§ **What the exercise asks**: Retype, word for word, every line of the records below starting at the one that contains "none -> yellow brick B13 level 1" and ending at the one that contains "pink plate E1:E4"; include both of those lines and nothing more.

§ **Material for this task**:
■ ■ ■ ■ ■ ■ ■
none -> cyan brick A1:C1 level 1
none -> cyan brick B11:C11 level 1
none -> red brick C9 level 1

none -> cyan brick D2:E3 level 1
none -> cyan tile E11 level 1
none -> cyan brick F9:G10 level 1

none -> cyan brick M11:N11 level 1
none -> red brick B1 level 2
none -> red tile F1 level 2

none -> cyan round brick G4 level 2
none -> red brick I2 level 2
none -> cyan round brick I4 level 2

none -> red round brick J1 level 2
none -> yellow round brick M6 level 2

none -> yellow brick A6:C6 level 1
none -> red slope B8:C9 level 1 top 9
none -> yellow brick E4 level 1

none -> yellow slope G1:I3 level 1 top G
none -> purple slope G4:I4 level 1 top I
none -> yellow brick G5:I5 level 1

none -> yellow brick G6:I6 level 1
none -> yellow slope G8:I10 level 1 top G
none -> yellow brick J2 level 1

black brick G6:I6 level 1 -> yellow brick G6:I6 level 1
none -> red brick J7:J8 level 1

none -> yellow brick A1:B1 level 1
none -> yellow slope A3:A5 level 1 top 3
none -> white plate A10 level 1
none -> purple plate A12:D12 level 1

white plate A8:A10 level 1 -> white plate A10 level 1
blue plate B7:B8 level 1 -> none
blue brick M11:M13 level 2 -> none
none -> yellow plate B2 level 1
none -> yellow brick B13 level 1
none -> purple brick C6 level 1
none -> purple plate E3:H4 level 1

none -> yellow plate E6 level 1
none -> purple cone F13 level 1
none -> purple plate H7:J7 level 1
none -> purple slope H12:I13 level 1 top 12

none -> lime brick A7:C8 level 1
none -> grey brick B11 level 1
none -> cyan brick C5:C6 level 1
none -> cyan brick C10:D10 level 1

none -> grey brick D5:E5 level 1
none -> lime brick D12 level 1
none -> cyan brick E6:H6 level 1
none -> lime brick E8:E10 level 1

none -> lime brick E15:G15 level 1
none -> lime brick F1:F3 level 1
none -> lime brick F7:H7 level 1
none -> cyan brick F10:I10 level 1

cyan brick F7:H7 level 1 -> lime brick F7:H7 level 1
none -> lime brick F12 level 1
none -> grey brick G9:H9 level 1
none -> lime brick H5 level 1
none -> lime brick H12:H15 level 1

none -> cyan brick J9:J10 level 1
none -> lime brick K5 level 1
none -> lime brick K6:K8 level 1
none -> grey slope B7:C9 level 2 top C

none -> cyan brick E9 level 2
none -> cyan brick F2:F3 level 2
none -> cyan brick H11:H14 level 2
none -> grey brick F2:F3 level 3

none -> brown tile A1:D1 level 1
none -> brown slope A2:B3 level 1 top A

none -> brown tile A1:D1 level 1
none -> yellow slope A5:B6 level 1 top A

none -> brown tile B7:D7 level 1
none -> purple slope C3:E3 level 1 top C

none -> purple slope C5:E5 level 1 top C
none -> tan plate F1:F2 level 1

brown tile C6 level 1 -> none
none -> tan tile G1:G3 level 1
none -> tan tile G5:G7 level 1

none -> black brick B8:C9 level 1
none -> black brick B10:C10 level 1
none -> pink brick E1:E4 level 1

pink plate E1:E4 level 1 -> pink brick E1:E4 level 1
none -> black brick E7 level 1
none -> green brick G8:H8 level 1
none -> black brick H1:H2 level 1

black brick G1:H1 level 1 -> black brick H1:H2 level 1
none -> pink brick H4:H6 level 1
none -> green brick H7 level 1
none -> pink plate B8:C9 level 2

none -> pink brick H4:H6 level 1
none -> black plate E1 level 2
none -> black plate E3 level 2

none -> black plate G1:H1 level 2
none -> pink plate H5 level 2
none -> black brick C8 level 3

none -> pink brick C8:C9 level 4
■ ■ ■ ■ ■ ■ ■
§ **Worked solution**:
none -> yellow brick B13 level 1
none -> purple brick C6 level 1
none -> purple plate E3:H4 level 1

none -> yellow plate E6 level 1
none -> purple cone F13 level 1
none -> purple plate H7:J7 level 1
none -> purple slope H12:I13 level 1 top 12

none -> lime brick A7:C8 level 1
none -> grey brick B11 level 1
none -> cyan brick C5:C6 level 1
none -> cyan brick C10:D10 level 1

none -> grey brick D5:E5 level 1
none -> lime brick D12 level 1
none -> cyan brick E6:H6 level 1
none -> lime brick E8:E10 level 1

none -> lime brick E15:G15 level 1
none -> lime brick F1:F3 level 1
none -> lime brick F7:H7 level 1
none -> cyan brick F10:I10 level 1

cyan brick F7:H7 level 1 -> lime brick F7:H7 level 1
none -> lime brick F12 level 1
none -> grey brick G9:H9 level 1
none -> lime brick H5 level 1
none -> lime brick H12:H15 level 1

none -> cyan brick J9:J10 level 1
none -> lime brick K5 level 1
none -> lime brick K6:K8 level 1
none -> grey slope B7:C9 level 2 top C

none -> cyan brick E9 level 2
none -> cyan brick F2:F3 level 2
none -> cyan brick H11:H14 level 2
none -> grey brick F2:F3 level 3

none -> brown tile A1:D1 level 1
none -> brown slope A2:B3 level 1 top A

none -> brown tile A1:D1 level 1
none -> yellow slope A5:B6 level 1 top A

none -> brown tile B7:D7 level 1
none -> purple slope C3:E3 level 1 top C

none -> purple slope C5:E5 level 1 top C
none -> tan plate F1:F2 level 1

brown tile C6 level 1 -> none
none -> tan tile G1:G3 level 1
none -> tan tile G5:G7 level 1

none -> black brick B8:C9 level 1
none -> black brick B10:C10 level 1
none -> pink brick E1:E4 level 1

pink plate E1:E4 level 1 -> pink brick E1:E4 level 1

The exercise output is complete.